- [Task data]
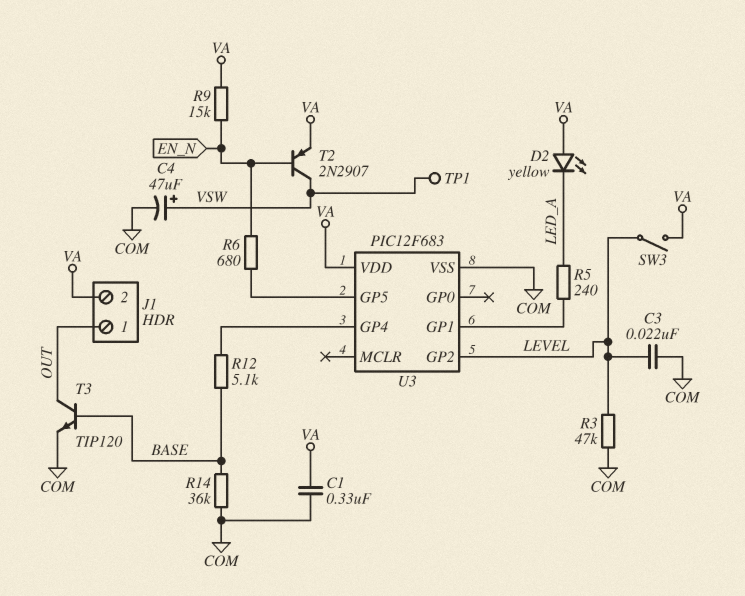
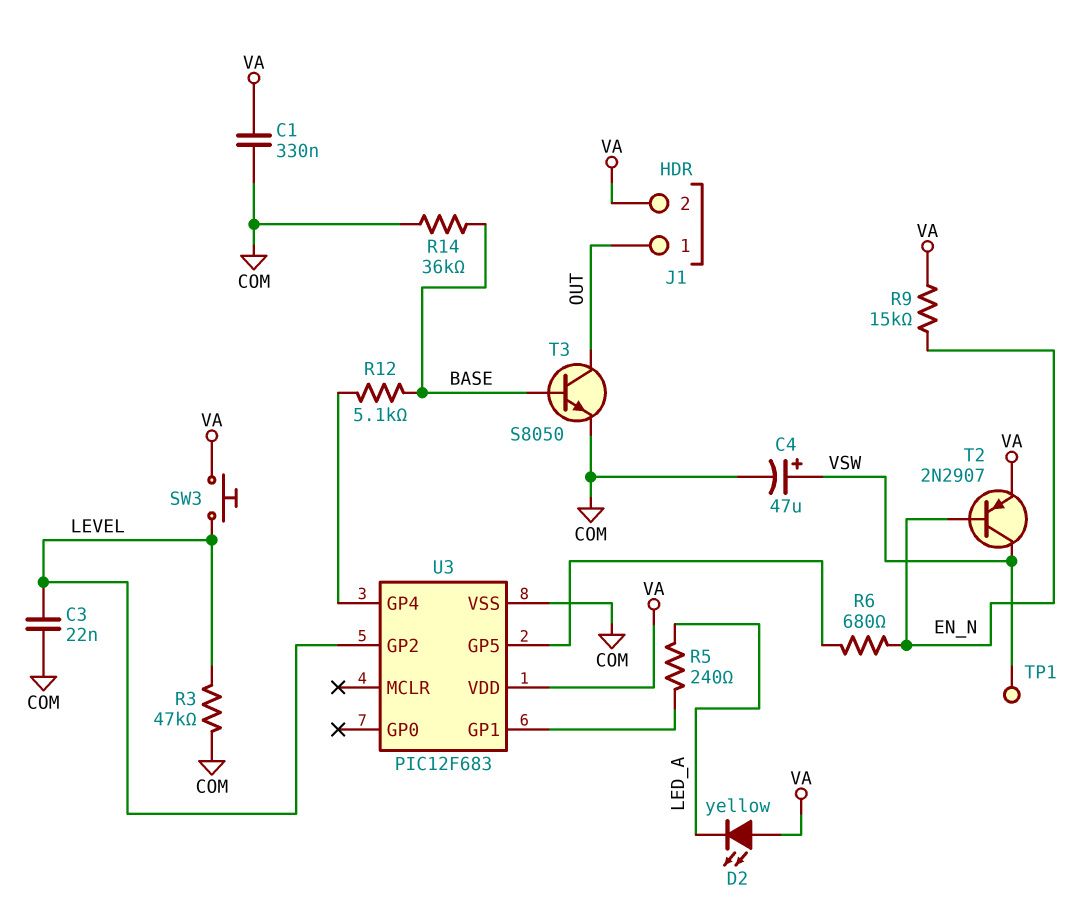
SW3: switch (LEVEL, VA) -> button (LEVEL, VA)
T3: NPN TIP120 (B BASE, C OUT, E COM) -> NPN S8050 (B BASE, C OUT, E COM)

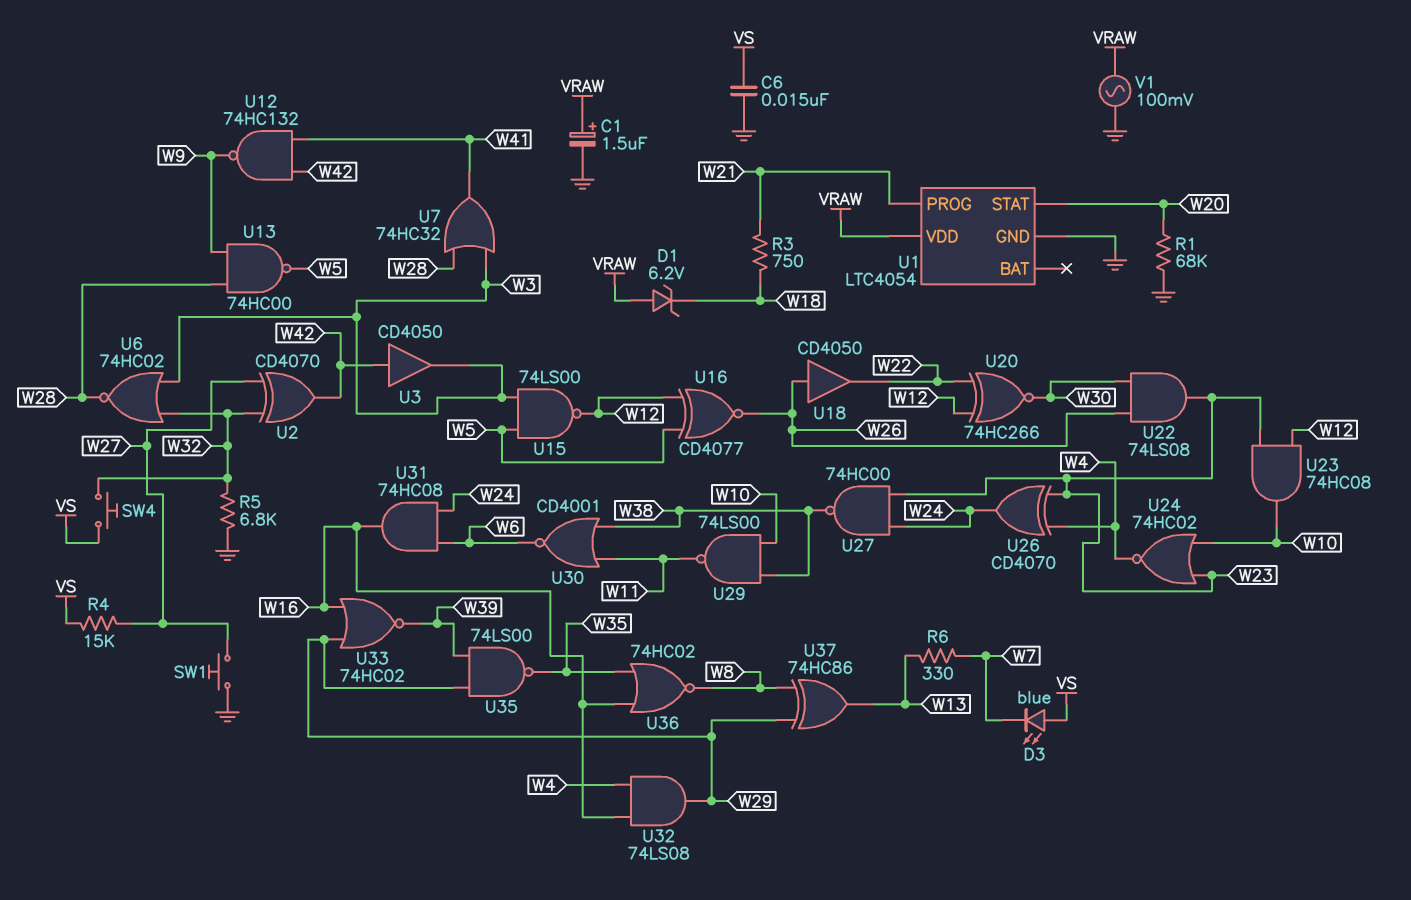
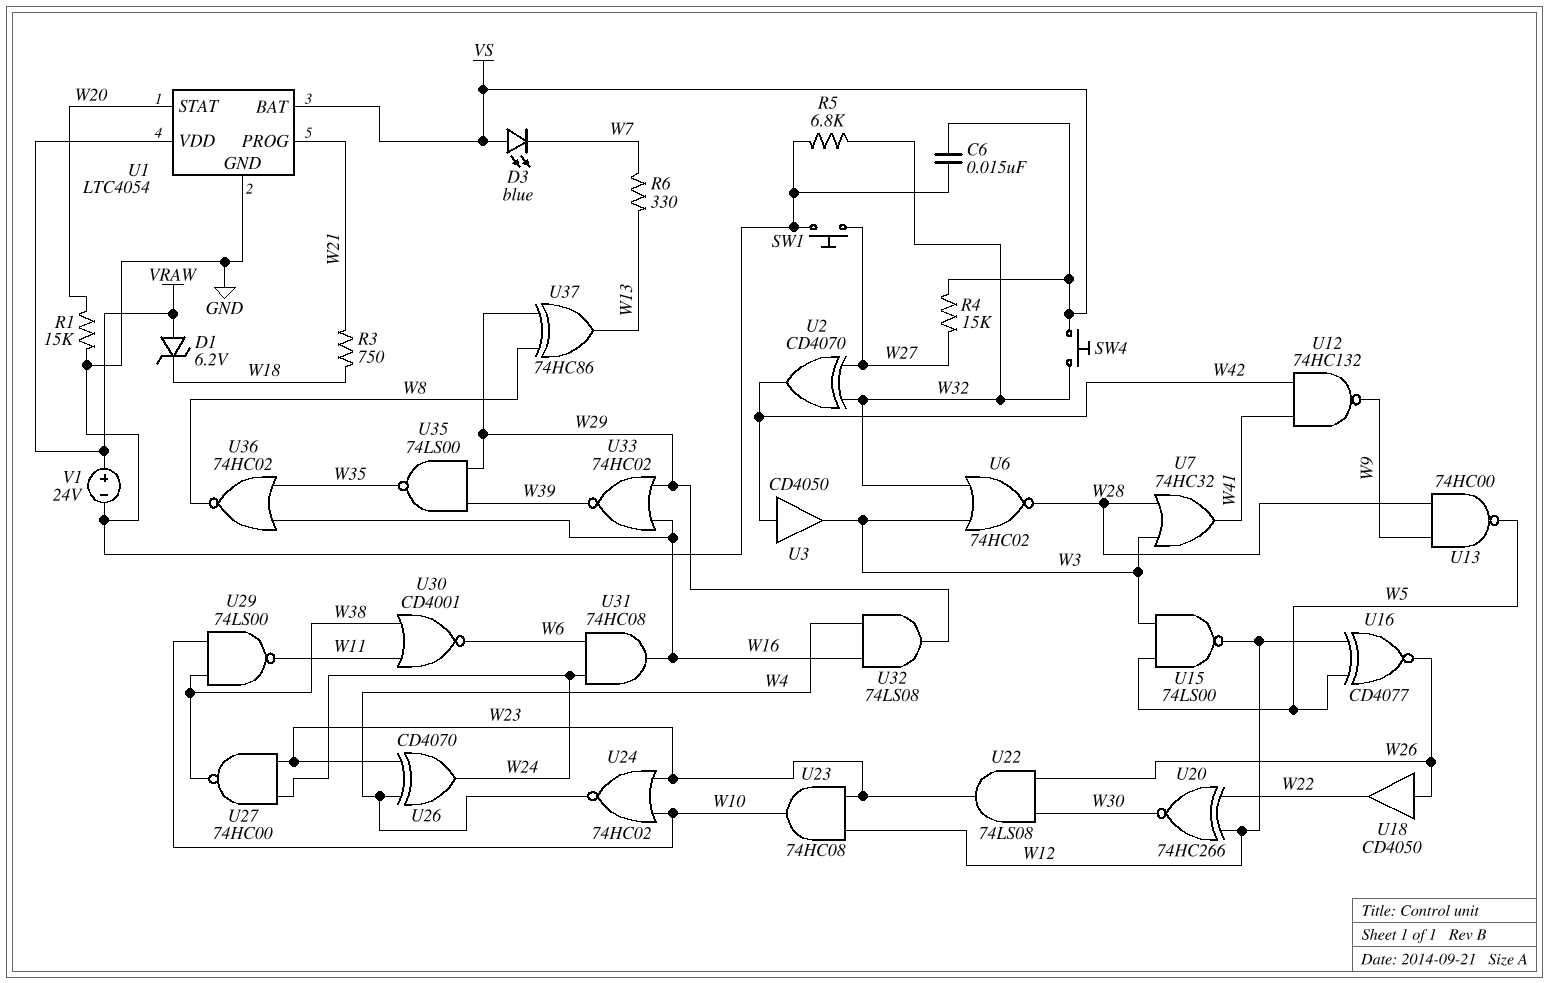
C1: 1.5uF (plus VRAW, minus GND) -> none
R1: 68k (GND, W20) -> 15k (GND, W20)
U1 pin BAT: none -> VS
V1: AC 100mV (GND, VRAW) -> 24V (plus VRAW, minus GND)

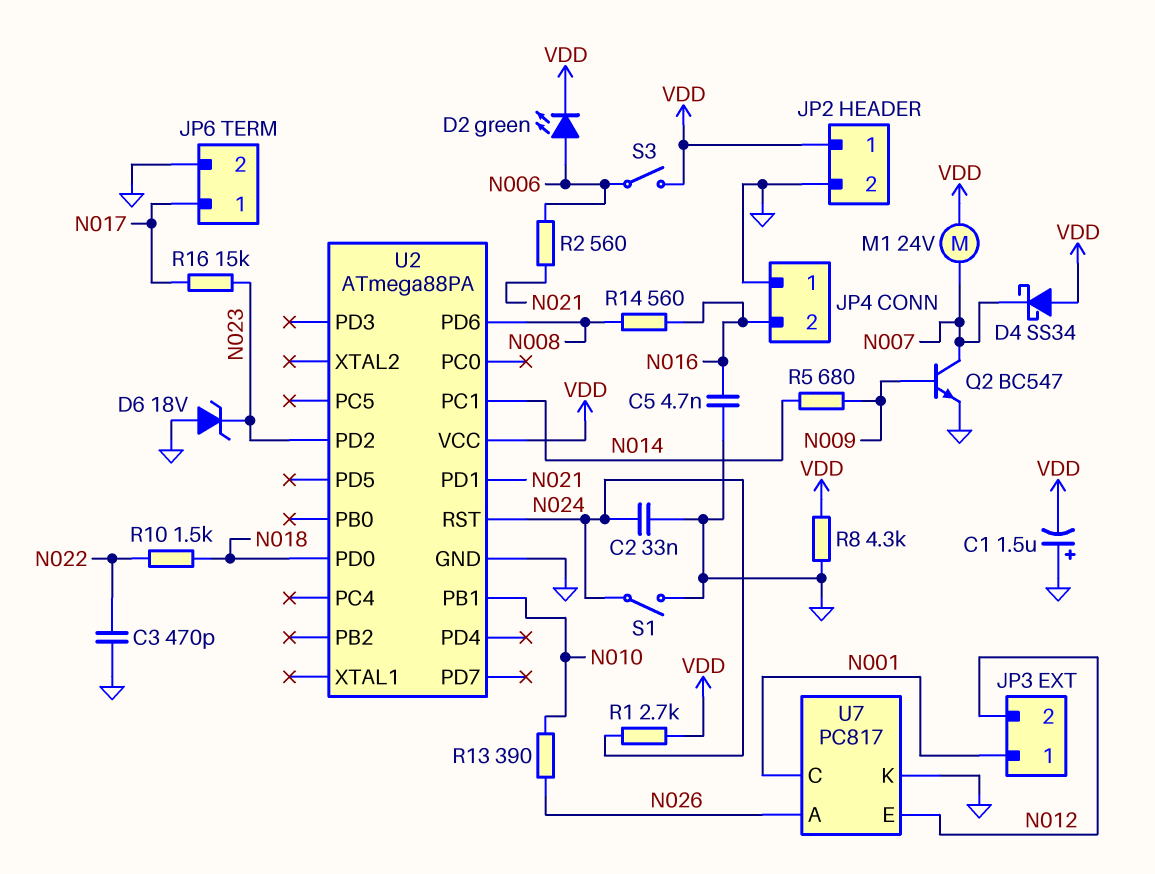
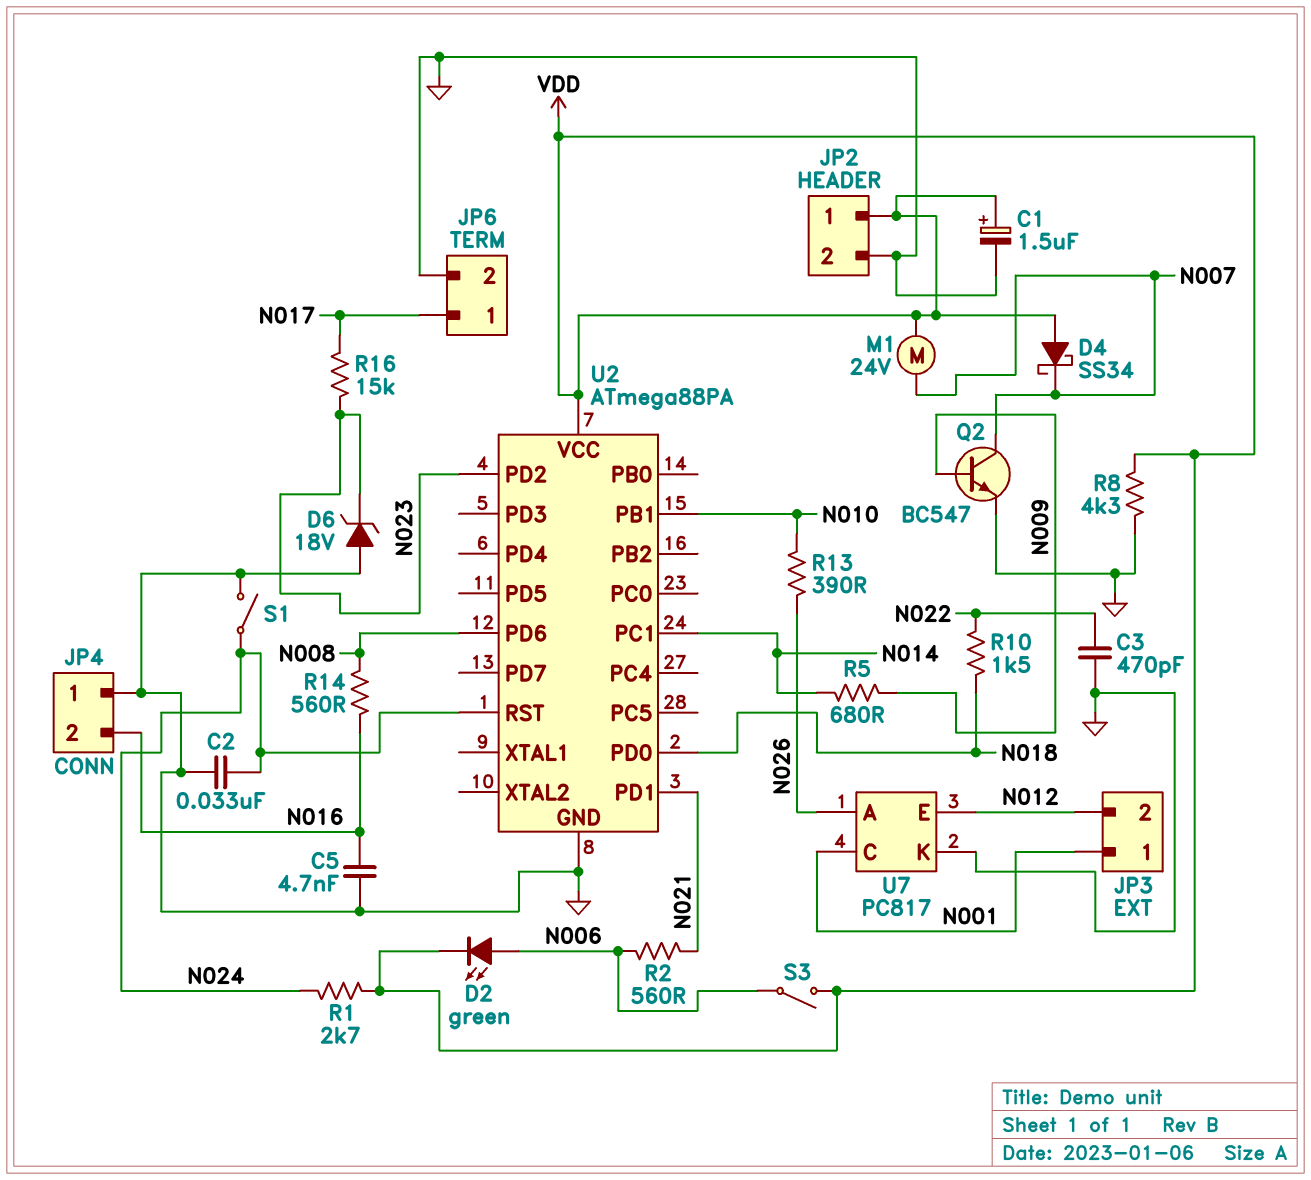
C1: 1.5uF (plus GND, minus VDD) -> 1.5uF (plus VDD, minus GND)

- [What to do] Scan the records above and report every line with the string "minus".

- [Expected answer]
C1: 1.5uF (plus VRAW, minus GND) -> none
V1: AC 100mV (GND, VRAW) -> 24V (plus VRAW, minus GND)
C1: 1.5uF (plus GND, minus VDD) -> 1.5uF (plus VDD, minus GND)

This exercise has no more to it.